## start
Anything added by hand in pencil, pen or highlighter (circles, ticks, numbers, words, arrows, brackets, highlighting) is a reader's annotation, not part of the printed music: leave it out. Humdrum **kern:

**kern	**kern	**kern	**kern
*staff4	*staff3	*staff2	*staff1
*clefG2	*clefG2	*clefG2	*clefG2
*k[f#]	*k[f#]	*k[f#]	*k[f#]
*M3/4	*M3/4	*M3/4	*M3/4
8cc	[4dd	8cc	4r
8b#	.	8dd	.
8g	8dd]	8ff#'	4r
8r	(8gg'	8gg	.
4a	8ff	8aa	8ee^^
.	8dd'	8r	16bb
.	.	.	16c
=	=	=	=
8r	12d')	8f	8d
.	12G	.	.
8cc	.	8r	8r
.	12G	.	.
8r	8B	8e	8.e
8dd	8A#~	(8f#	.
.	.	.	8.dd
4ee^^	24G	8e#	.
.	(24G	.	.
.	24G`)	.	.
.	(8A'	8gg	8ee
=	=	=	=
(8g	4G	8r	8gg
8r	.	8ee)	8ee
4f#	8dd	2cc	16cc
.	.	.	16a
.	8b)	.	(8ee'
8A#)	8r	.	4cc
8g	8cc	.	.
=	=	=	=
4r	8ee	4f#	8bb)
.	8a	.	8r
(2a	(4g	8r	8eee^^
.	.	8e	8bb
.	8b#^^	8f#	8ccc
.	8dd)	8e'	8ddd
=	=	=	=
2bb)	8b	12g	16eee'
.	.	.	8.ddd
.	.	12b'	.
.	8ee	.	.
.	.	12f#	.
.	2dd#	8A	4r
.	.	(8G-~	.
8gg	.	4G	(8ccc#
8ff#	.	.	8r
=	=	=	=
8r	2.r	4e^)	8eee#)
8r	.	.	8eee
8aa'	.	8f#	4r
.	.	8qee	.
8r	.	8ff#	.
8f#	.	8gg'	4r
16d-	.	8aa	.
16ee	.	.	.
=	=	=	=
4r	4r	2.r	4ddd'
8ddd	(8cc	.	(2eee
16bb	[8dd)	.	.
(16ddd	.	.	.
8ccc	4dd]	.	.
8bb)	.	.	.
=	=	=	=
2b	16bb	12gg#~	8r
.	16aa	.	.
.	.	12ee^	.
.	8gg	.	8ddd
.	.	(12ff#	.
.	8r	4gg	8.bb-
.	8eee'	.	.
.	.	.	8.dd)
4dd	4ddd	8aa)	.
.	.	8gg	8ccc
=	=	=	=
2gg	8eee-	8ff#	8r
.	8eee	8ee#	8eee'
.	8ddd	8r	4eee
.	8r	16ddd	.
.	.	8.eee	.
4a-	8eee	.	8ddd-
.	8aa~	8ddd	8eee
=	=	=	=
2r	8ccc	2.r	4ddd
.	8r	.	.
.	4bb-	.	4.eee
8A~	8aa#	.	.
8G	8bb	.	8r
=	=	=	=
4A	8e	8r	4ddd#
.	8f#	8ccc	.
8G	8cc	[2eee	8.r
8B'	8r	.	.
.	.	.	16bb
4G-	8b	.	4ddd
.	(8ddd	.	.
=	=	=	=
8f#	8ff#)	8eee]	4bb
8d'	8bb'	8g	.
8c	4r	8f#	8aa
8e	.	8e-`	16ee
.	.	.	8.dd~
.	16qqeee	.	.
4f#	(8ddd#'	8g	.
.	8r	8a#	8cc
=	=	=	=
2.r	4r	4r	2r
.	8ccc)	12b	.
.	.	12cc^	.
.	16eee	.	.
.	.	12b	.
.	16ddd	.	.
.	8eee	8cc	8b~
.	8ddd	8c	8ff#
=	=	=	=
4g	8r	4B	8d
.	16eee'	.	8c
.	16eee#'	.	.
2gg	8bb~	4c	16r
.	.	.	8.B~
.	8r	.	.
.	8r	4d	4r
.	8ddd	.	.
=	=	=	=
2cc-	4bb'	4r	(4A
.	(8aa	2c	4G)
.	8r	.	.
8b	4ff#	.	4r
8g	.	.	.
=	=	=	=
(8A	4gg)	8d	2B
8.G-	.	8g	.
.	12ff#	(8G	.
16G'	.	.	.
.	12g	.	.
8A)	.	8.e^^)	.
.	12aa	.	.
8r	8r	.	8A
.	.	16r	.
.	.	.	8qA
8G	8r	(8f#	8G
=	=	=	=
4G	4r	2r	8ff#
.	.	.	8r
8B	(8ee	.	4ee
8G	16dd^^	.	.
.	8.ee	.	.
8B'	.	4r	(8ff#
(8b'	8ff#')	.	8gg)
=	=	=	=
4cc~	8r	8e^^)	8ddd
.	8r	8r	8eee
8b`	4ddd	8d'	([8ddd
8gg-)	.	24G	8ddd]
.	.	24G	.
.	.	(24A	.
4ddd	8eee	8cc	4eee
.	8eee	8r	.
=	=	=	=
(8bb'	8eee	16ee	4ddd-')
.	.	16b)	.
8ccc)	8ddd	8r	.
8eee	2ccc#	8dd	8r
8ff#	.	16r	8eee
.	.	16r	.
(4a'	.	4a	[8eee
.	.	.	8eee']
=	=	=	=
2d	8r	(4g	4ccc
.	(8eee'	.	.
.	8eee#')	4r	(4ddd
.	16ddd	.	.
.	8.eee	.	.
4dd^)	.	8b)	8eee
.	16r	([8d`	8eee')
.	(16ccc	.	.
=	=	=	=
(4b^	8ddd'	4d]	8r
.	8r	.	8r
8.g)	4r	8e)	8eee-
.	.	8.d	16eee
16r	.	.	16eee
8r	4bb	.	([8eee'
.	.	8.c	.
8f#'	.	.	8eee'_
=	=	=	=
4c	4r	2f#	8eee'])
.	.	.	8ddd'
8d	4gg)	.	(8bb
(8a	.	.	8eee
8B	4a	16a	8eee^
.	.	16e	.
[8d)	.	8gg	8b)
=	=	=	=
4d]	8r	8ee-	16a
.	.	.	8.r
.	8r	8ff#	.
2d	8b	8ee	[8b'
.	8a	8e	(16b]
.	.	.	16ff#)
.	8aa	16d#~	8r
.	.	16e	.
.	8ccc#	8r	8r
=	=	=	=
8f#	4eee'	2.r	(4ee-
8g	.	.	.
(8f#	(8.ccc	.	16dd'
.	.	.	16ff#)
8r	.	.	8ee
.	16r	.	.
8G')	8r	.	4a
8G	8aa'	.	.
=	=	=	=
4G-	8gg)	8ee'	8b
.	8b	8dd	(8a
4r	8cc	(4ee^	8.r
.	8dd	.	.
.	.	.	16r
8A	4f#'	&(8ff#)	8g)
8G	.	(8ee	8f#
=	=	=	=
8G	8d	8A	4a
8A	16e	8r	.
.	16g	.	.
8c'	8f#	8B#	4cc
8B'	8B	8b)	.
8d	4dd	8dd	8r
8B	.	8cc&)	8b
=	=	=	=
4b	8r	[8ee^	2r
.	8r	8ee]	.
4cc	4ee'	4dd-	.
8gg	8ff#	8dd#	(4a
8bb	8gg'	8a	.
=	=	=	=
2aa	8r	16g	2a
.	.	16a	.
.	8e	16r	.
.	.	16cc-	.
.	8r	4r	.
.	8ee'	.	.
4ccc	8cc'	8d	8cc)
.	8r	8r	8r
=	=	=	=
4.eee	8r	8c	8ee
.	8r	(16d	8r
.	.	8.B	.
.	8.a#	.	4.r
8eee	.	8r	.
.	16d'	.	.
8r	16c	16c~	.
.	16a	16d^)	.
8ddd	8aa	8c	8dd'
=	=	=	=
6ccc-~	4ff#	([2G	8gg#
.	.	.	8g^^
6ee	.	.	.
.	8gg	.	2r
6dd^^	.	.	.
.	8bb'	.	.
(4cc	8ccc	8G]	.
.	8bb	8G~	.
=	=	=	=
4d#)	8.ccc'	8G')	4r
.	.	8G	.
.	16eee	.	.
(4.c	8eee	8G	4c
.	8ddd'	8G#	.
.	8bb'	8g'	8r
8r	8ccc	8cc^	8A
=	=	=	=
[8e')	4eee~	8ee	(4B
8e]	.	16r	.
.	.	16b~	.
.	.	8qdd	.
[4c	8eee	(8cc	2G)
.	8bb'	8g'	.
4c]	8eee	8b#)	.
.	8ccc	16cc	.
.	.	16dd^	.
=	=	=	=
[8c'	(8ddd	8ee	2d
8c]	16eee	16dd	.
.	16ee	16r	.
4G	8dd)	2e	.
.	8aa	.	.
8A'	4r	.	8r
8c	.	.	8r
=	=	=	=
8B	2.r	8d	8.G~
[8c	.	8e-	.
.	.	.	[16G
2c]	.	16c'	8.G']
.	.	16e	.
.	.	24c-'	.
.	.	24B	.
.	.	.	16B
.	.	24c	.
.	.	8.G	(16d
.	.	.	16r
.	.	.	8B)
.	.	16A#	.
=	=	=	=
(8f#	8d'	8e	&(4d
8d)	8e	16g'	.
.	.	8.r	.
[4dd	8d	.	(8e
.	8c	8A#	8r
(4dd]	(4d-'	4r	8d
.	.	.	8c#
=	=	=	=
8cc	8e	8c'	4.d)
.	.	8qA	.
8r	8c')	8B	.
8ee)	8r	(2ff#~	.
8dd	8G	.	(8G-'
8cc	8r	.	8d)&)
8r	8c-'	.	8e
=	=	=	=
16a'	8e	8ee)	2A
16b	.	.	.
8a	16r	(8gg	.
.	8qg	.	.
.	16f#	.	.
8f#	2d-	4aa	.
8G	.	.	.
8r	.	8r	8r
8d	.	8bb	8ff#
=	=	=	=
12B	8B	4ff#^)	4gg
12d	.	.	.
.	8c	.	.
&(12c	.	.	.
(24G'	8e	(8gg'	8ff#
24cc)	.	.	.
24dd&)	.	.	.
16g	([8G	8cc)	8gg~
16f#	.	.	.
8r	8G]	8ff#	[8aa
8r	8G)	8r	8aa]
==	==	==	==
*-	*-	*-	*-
## end
> [Description of the task]: Which lines in the records contain the string "kern"? Copy out each of them in full.

> [The output]:
Anything added by hand in pencil, pen or highlighter (circles, ticks, numbers, words, arrows, brackets, highlighting) is a reader's annotation, not part of the printed music: leave it out. Humdrum **kern:
**kern	**kern	**kern	**kern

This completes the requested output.